DATA EXTRACT |
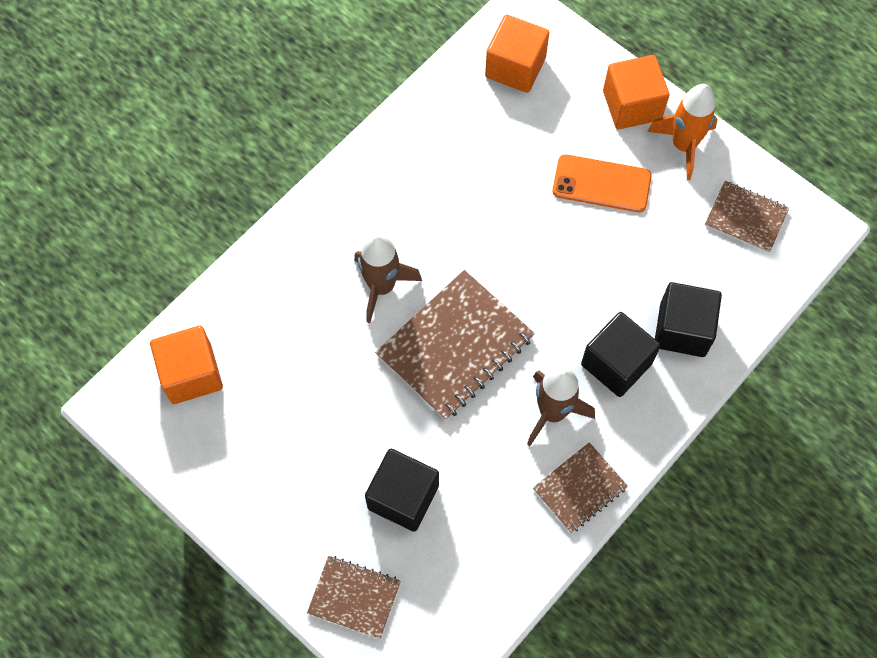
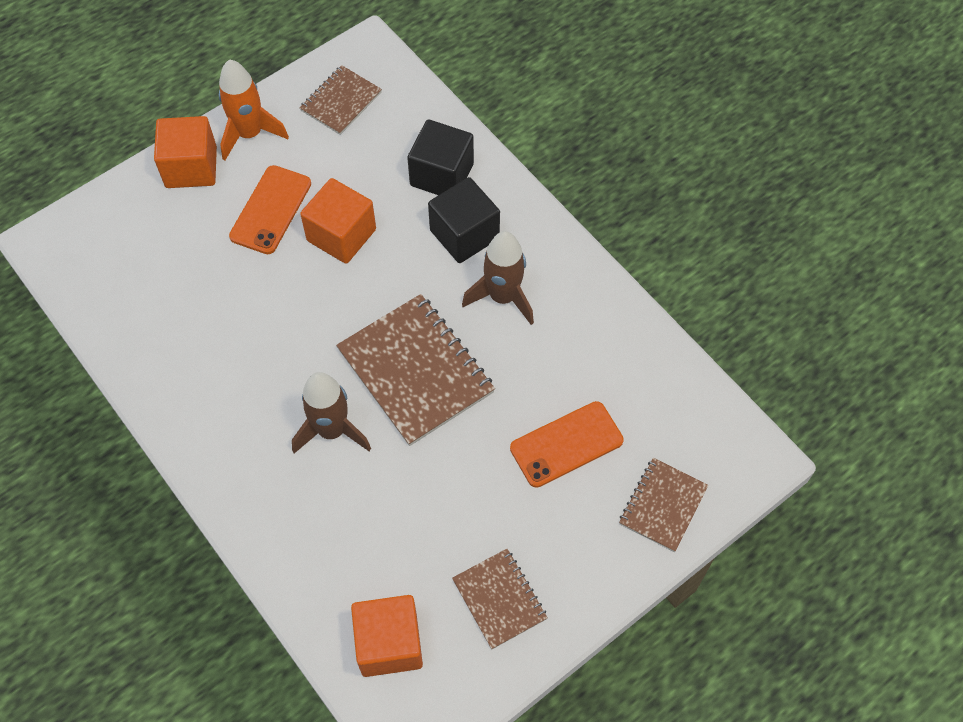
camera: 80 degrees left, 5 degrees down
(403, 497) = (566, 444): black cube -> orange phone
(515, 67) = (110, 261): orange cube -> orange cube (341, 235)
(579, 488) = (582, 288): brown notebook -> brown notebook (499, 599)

YOUR GOAL | Return all lines of the data in which the string "orange" appears.

EXERCISE OUTPUT |
(403, 497) = (566, 444): black cube -> orange phone
(515, 67) = (110, 261): orange cube -> orange cube (341, 235)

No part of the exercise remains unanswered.